Print every line of the listing below, starting with the line that holds "none -> black plate G1 level 1" and going on through the line that holds "none -> pink brick D6:E6 level 2", both included, and print nothing else.

**Entries supplied:**
....
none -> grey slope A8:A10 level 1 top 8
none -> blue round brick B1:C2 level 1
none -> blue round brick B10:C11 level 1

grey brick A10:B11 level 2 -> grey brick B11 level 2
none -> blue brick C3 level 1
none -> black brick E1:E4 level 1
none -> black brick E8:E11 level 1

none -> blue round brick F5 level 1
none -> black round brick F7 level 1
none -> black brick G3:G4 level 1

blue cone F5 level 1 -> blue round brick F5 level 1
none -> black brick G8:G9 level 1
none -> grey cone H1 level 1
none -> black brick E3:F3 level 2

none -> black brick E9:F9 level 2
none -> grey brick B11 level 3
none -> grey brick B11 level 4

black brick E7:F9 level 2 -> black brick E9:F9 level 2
....
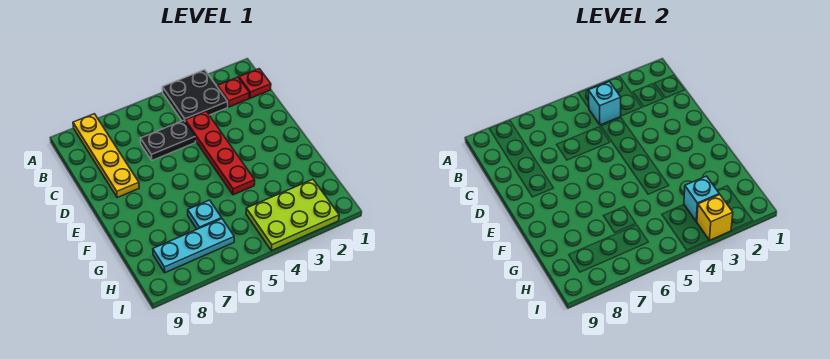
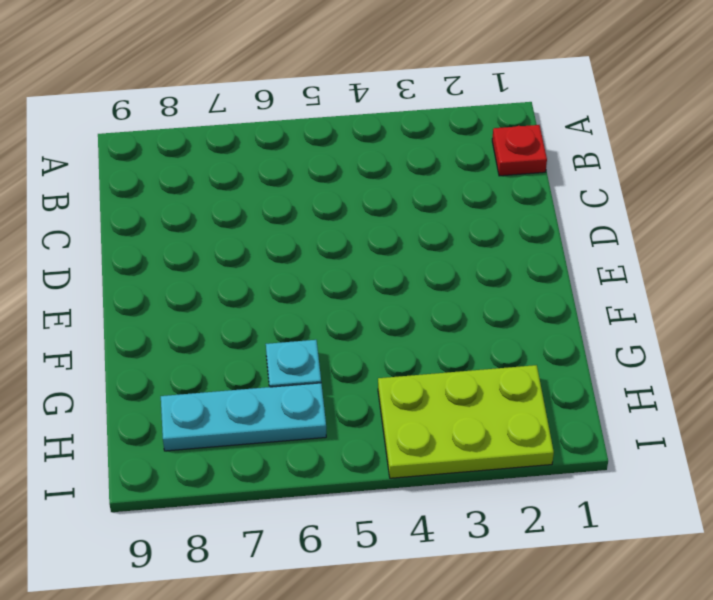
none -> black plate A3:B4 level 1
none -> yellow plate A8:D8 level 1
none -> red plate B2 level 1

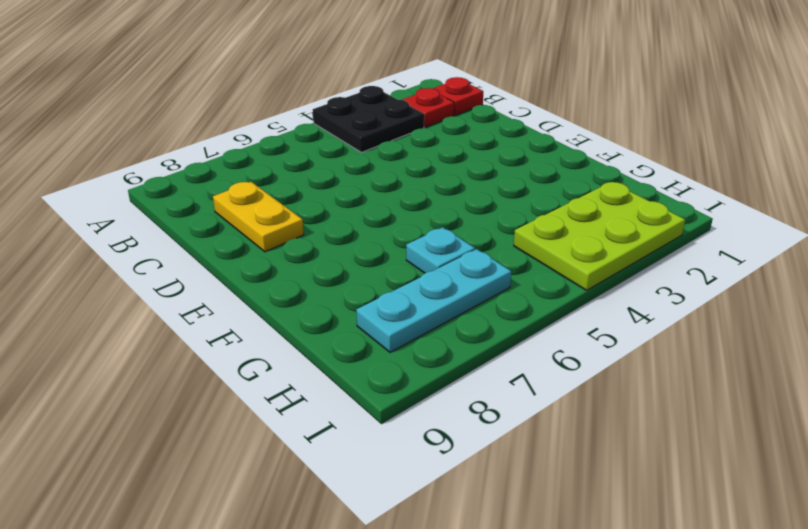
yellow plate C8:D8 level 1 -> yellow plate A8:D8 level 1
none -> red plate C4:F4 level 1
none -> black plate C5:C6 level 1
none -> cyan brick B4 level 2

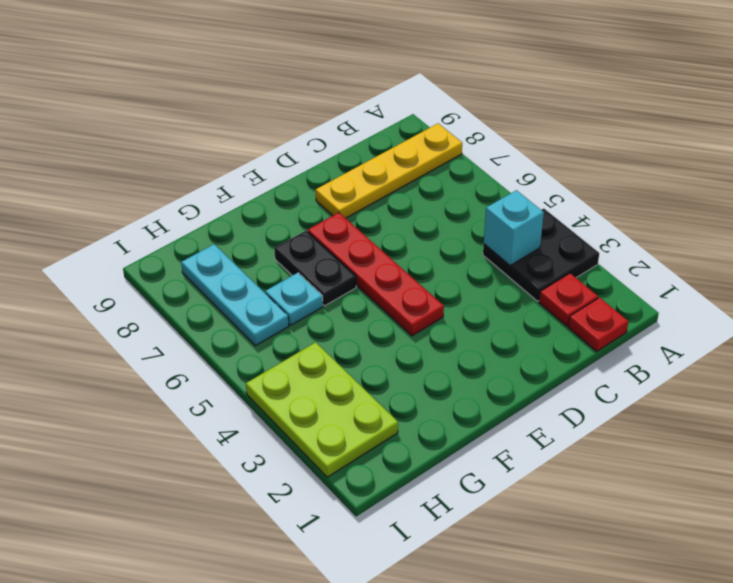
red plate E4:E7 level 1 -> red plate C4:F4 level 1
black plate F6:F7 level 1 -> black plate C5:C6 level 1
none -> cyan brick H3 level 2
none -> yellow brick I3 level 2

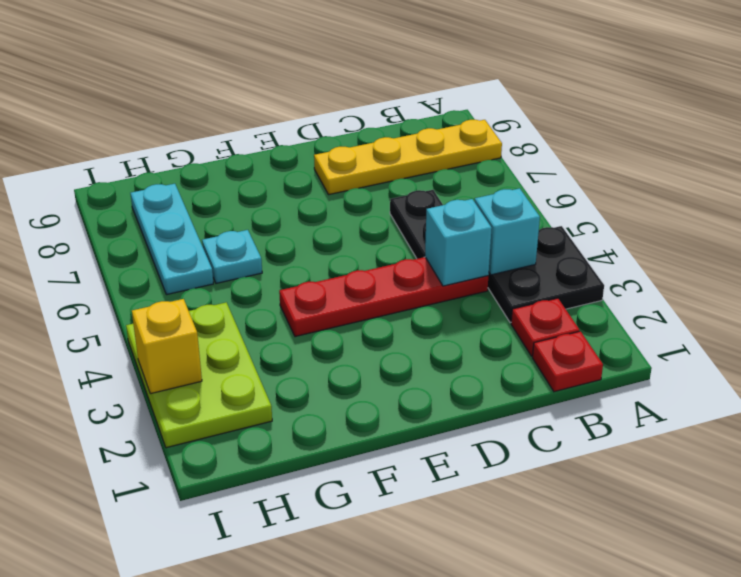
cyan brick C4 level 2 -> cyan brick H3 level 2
....
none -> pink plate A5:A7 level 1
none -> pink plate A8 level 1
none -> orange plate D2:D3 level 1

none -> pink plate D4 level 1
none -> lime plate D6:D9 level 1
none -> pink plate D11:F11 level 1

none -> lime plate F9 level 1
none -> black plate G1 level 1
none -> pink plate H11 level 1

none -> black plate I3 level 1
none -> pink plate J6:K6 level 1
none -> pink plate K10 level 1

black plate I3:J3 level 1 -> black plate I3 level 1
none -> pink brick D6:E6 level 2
....
**Finished exercise:**
none -> black plate G1 level 1
none -> pink plate H11 level 1

none -> black plate I3 level 1
none -> pink plate J6:K6 level 1
none -> pink plate K10 level 1

black plate I3:J3 level 1 -> black plate I3 level 1
none -> pink brick D6:E6 level 2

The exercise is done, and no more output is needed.